## Data supplied

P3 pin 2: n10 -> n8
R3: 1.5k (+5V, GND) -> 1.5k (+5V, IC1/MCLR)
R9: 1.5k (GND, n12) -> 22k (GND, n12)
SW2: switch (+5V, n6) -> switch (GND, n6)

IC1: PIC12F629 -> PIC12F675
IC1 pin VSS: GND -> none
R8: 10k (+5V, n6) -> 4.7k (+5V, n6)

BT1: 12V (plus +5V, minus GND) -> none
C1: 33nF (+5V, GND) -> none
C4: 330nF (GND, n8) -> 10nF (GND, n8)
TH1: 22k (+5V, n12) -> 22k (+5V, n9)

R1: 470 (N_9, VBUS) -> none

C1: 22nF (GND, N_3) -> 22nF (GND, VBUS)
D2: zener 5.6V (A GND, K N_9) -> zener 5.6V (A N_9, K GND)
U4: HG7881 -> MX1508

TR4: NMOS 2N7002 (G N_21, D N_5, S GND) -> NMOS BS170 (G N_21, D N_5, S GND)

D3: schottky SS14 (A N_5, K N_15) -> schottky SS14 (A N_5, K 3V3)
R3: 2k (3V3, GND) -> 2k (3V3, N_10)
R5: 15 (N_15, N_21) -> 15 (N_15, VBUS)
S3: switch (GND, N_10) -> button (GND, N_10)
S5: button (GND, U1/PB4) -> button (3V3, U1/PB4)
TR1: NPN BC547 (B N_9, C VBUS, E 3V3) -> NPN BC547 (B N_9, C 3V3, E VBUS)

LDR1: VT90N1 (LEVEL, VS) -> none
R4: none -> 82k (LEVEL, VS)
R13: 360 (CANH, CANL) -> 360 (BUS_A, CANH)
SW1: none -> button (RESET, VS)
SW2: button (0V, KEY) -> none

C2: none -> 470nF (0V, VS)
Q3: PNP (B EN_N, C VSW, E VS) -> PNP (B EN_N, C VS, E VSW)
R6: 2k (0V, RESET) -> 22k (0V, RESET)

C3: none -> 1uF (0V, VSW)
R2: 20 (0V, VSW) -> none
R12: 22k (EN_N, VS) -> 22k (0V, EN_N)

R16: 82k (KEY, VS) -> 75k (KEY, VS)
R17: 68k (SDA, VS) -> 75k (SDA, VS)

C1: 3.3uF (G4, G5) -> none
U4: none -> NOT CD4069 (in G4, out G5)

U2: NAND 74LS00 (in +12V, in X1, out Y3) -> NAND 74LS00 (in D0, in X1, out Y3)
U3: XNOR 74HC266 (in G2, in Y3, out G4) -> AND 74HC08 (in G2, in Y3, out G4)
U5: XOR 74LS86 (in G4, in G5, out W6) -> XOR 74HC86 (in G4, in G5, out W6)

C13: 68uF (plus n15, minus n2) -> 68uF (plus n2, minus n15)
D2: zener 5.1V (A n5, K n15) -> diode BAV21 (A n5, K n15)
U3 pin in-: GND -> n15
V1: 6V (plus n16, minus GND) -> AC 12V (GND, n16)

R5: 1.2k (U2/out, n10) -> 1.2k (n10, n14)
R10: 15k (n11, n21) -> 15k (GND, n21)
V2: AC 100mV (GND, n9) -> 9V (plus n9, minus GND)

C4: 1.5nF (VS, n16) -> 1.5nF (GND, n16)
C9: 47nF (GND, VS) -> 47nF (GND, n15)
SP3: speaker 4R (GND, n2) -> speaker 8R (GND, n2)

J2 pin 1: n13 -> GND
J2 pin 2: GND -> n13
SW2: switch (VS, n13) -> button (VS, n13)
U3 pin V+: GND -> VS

## Exercise requirements
Output the records above exactly, from their first line through the line that contains "U4: HG7881 -> MX1508", and add nothing.

## Answer to the problem
P3 pin 2: n10 -> n8
R3: 1.5k (+5V, GND) -> 1.5k (+5V, IC1/MCLR)
R9: 1.5k (GND, n12) -> 22k (GND, n12)
SW2: switch (+5V, n6) -> switch (GND, n6)

IC1: PIC12F629 -> PIC12F675
IC1 pin VSS: GND -> none
R8: 10k (+5V, n6) -> 4.7k (+5V, n6)

BT1: 12V (plus +5V, minus GND) -> none
C1: 33nF (+5V, GND) -> none
C4: 330nF (GND, n8) -> 10nF (GND, n8)
TH1: 22k (+5V, n12) -> 22k (+5V, n9)

R1: 470 (N_9, VBUS) -> none

C1: 22nF (GND, N_3) -> 22nF (GND, VBUS)
D2: zener 5.6V (A GND, K N_9) -> zener 5.6V (A N_9, K GND)
U4: HG7881 -> MX1508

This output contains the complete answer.